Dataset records
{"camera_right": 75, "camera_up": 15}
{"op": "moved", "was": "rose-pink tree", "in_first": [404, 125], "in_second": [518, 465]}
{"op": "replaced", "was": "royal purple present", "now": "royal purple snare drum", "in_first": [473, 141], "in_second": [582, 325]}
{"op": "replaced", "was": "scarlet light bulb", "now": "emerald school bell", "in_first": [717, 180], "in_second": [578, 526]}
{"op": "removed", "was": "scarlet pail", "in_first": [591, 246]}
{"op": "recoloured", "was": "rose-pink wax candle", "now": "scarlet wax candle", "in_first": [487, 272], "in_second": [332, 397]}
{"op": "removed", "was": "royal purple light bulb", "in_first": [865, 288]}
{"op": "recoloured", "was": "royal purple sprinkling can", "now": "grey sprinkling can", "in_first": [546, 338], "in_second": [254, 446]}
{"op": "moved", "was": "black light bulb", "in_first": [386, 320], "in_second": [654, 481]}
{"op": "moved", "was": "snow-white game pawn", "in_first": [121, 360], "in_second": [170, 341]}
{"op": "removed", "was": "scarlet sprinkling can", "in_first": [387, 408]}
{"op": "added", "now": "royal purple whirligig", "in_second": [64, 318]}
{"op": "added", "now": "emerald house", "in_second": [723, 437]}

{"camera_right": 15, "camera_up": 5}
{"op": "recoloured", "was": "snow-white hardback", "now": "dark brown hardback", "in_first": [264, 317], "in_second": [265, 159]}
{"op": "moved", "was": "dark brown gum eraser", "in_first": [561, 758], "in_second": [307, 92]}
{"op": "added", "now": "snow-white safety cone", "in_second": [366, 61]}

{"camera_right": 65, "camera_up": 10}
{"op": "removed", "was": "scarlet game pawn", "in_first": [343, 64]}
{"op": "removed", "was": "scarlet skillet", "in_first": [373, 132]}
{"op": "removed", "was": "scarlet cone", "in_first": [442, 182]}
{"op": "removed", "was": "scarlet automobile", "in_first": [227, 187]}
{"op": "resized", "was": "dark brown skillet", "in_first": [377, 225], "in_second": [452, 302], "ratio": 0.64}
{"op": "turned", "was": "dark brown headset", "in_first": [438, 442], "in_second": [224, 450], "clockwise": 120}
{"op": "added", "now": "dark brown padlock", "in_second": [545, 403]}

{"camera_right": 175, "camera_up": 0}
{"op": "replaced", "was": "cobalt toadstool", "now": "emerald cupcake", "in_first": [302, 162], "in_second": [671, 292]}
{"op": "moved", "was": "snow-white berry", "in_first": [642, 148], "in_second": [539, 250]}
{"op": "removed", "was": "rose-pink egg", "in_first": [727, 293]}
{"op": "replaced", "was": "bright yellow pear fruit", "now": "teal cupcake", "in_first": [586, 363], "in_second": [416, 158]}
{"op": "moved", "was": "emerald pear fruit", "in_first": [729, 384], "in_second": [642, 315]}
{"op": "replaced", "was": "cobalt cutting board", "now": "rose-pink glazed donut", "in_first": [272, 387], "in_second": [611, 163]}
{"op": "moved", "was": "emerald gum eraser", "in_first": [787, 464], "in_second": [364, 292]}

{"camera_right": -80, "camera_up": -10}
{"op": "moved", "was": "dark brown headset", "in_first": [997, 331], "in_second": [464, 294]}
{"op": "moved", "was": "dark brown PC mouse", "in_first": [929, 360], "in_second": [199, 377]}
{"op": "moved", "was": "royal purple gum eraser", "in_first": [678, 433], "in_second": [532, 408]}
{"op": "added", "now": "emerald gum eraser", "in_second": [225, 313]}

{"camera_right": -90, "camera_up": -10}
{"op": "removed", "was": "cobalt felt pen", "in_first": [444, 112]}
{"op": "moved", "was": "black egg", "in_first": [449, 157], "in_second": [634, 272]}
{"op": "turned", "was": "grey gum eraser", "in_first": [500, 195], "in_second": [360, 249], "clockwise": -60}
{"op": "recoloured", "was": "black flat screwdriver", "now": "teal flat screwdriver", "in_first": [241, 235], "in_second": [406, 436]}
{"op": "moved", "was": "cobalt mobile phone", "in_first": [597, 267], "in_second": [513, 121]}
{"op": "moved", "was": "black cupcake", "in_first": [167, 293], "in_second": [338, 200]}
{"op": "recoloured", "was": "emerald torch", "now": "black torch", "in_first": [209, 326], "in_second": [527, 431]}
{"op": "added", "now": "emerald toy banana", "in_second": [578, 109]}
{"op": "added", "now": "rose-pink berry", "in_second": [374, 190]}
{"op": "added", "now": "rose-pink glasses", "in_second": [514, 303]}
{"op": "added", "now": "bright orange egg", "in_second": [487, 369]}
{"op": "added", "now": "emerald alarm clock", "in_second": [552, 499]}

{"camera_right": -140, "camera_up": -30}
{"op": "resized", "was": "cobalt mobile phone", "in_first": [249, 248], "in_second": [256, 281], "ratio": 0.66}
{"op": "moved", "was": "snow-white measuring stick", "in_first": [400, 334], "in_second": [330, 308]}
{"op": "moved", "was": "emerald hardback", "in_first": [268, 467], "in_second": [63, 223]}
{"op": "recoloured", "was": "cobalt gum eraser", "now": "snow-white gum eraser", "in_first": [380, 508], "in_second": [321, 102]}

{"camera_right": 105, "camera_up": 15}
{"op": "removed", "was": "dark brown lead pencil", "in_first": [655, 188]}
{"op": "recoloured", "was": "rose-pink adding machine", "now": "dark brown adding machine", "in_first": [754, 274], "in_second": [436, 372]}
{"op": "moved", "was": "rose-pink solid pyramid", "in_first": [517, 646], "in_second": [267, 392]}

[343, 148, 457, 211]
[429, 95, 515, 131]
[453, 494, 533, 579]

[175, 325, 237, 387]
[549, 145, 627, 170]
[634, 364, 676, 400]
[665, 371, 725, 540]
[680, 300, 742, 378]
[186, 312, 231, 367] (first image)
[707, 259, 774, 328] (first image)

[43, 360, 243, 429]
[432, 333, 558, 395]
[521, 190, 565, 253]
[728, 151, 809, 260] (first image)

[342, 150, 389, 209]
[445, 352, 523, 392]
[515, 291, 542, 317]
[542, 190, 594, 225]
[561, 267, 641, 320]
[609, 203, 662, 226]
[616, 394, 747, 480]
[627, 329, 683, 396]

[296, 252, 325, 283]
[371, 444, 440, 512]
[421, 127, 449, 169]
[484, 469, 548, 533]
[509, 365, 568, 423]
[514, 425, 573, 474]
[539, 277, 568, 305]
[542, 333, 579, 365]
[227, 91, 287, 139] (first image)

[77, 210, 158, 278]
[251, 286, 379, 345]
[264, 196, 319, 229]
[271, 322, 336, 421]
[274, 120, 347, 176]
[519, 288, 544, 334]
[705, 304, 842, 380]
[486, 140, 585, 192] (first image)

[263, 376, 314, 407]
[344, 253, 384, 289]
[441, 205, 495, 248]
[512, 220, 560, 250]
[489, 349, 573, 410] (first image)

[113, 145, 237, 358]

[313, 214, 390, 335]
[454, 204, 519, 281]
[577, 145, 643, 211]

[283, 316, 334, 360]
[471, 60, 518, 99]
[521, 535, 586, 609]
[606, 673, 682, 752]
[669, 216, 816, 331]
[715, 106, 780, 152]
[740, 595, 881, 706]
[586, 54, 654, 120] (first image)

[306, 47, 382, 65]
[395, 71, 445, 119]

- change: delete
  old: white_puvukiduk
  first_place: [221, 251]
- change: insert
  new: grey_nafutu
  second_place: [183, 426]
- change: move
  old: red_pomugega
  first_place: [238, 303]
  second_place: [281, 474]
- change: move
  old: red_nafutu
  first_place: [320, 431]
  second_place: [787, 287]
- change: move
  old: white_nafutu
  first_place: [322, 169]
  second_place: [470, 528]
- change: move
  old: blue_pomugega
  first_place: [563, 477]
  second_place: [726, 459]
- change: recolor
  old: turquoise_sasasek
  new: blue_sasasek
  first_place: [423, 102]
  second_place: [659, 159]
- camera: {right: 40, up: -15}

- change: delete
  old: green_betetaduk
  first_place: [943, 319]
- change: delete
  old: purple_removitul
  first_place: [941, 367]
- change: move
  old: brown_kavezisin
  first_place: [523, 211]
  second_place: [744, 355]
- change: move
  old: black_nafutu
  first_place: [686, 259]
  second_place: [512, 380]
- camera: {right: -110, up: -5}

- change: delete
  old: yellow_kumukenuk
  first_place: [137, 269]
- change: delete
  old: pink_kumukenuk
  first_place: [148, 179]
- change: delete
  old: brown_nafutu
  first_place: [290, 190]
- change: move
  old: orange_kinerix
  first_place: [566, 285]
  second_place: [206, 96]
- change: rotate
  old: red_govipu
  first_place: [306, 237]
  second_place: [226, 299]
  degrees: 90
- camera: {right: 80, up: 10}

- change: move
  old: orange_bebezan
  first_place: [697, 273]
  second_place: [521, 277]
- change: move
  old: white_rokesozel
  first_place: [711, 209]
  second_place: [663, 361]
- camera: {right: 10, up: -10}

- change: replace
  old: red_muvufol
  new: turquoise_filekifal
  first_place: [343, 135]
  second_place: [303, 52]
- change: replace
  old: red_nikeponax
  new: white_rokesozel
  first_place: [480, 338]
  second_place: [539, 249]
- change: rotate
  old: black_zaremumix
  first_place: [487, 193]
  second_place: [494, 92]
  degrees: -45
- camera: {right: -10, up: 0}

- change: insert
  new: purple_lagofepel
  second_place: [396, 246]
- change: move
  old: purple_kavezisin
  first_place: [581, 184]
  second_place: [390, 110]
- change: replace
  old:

**Task item**
Reproduce, character for character, only the lines of the preceding data that start at the line with "old: white_nafutu" and end at the line with "first_place: [423, 102]", both included.

**Written answer**
  old: white_nafutu
  first_place: [322, 169]
  second_place: [470, 528]
- change: move
  old: blue_pomugega
  first_place: [563, 477]
  second_place: [726, 459]
- change: recolor
  old: turquoise_sasasek
  new: blue_sasasek
  first_place: [423, 102]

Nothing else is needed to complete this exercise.